Work required => Type out each record word for word. Pictures stay out.
:::
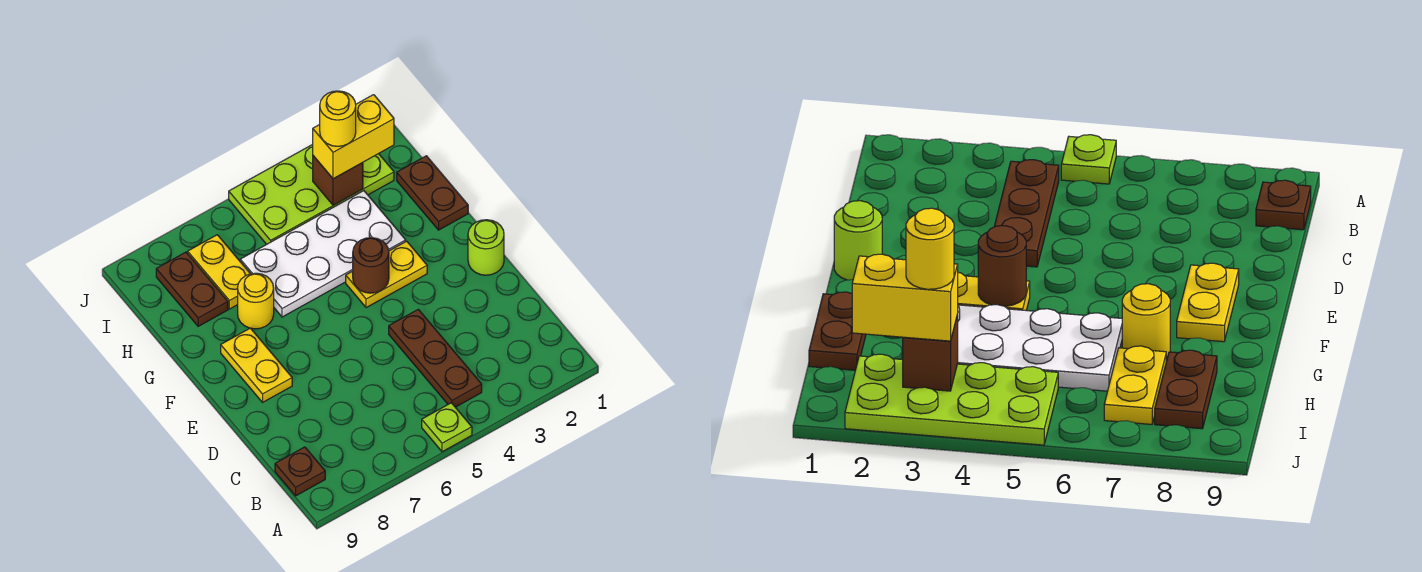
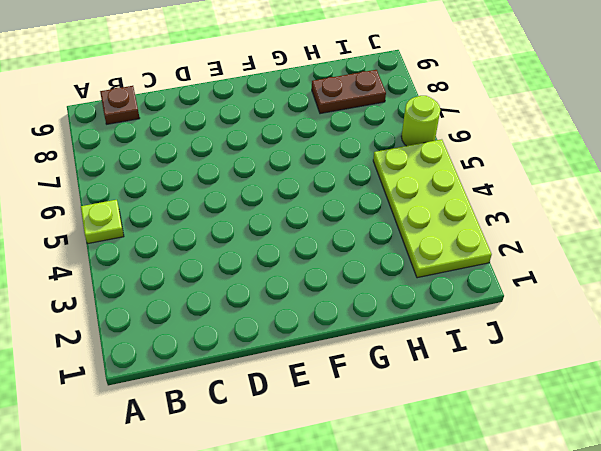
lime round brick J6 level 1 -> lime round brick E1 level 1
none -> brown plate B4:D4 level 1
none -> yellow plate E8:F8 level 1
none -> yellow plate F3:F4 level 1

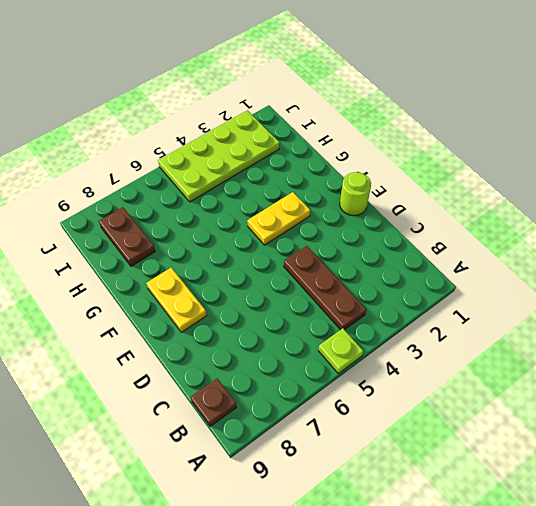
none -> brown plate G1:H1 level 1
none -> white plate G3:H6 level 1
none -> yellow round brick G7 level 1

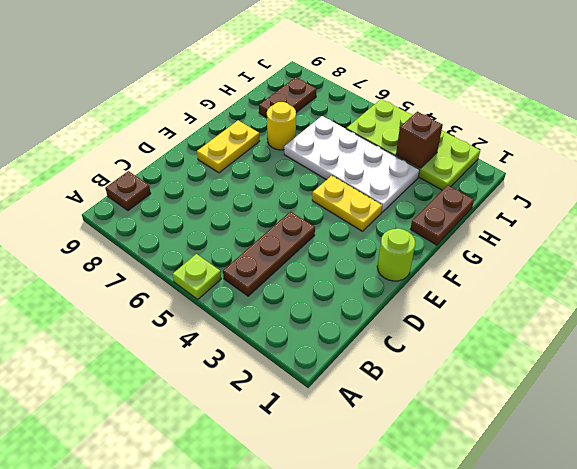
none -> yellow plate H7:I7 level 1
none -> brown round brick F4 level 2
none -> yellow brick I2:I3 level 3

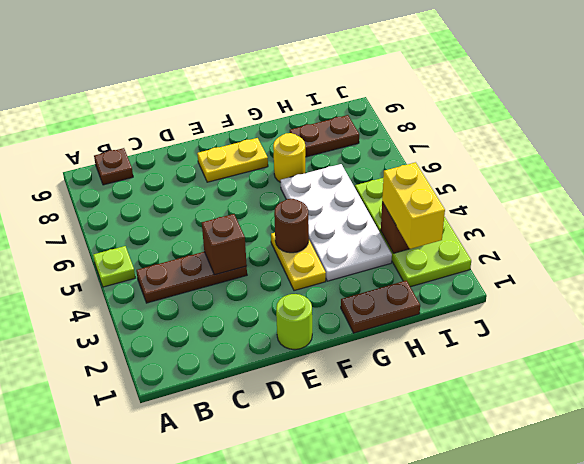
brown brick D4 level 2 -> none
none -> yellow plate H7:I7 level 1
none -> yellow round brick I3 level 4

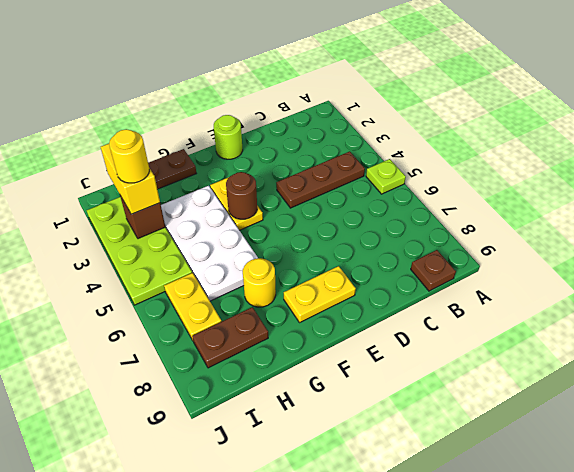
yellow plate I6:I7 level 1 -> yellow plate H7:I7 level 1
:::
Response area =>
lime round brick J6 level 1 -> lime round brick E1 level 1
none -> brown plate B4:D4 level 1
none -> yellow plate E8:F8 level 1
none -> yellow plate F3:F4 level 1

none -> brown plate G1:H1 level 1
none -> white plate G3:H6 level 1
none -> yellow round brick G7 level 1

none -> yellow plate H7:I7 level 1
none -> brown round brick F4 level 2
none -> yellow brick I2:I3 level 3

brown brick D4 level 2 -> none
none -> yellow plate H7:I7 level 1
none -> yellow round brick I3 level 4

yellow plate I6:I7 level 1 -> yellow plate H7:I7 level 1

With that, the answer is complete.